**RECORDS FOR THE TASK**.
* * *
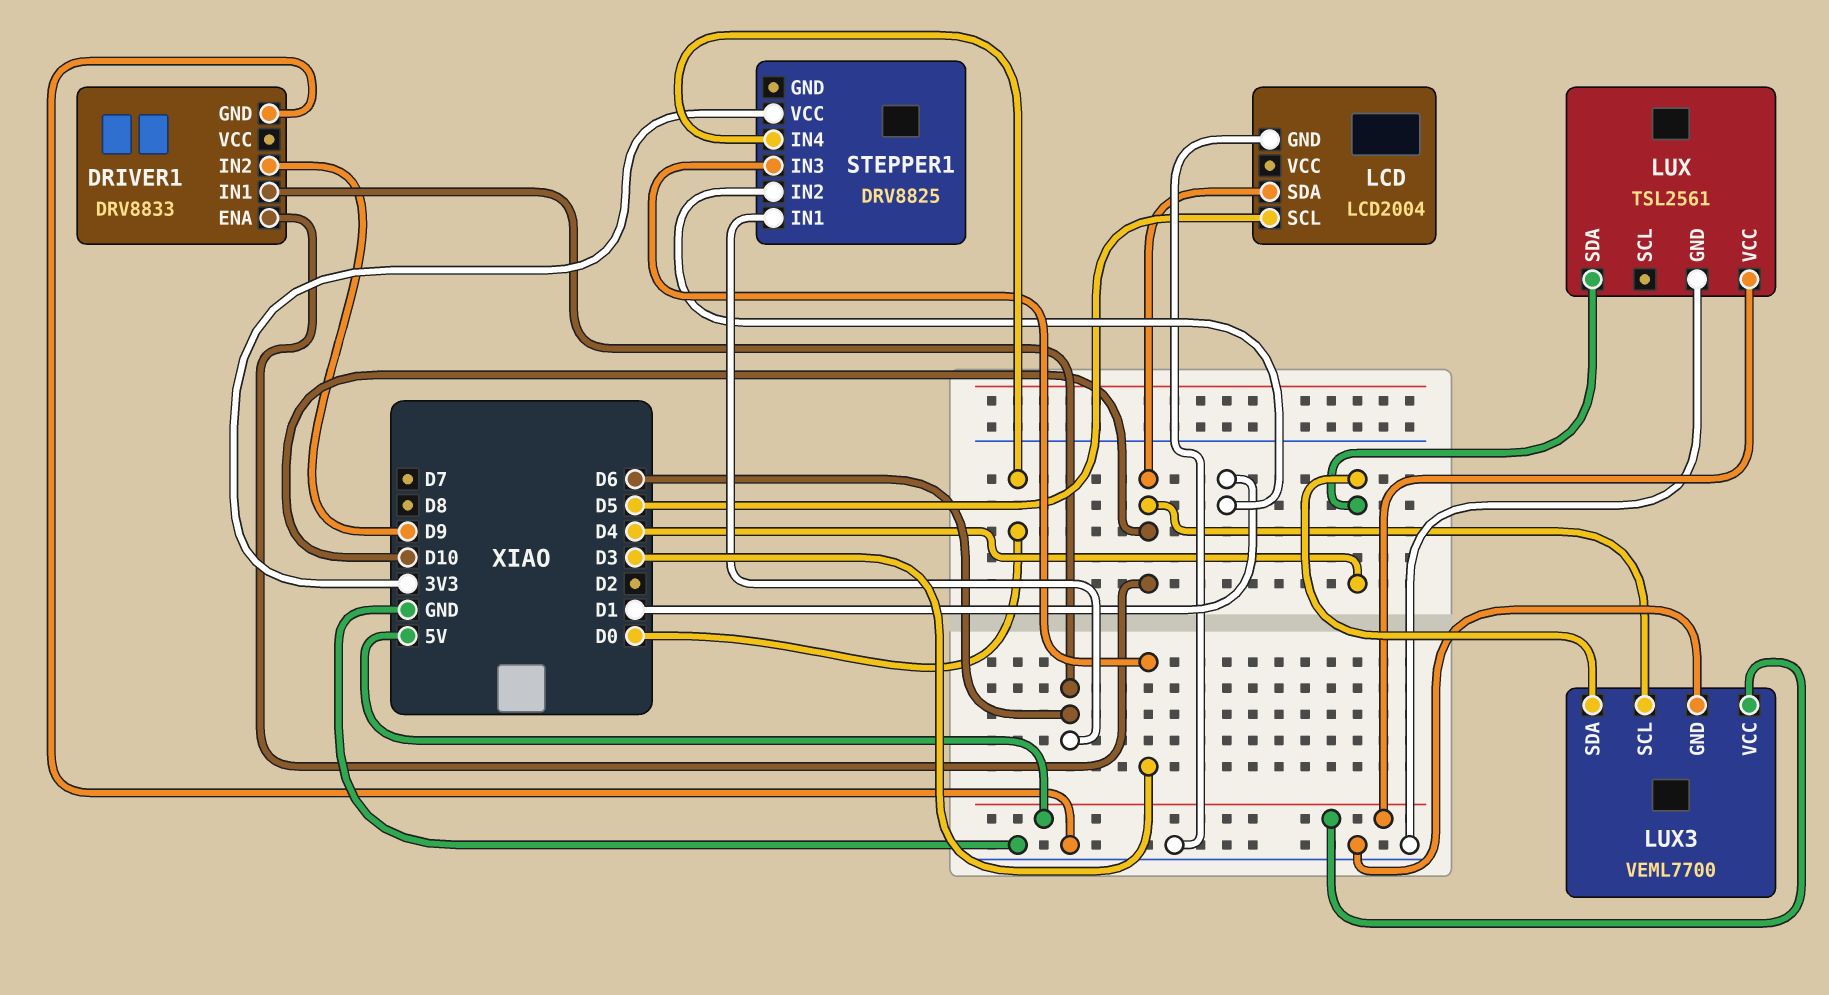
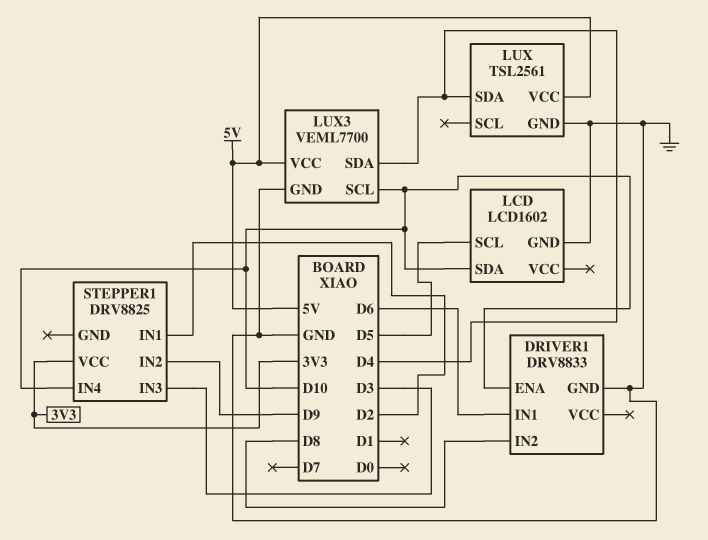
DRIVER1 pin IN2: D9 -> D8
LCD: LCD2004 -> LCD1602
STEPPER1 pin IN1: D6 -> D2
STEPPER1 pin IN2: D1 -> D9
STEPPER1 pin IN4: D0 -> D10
* * *
**EXERCISE DETAILS**.
For every record above, repeat the text exactly and omit any picture.

**WRITTEN ANSWER**.
DRIVER1 pin IN2: D9 -> D8
LCD: LCD2004 -> LCD1602
STEPPER1 pin IN1: D6 -> D2
STEPPER1 pin IN2: D1 -> D9
STEPPER1 pin IN4: D0 -> D10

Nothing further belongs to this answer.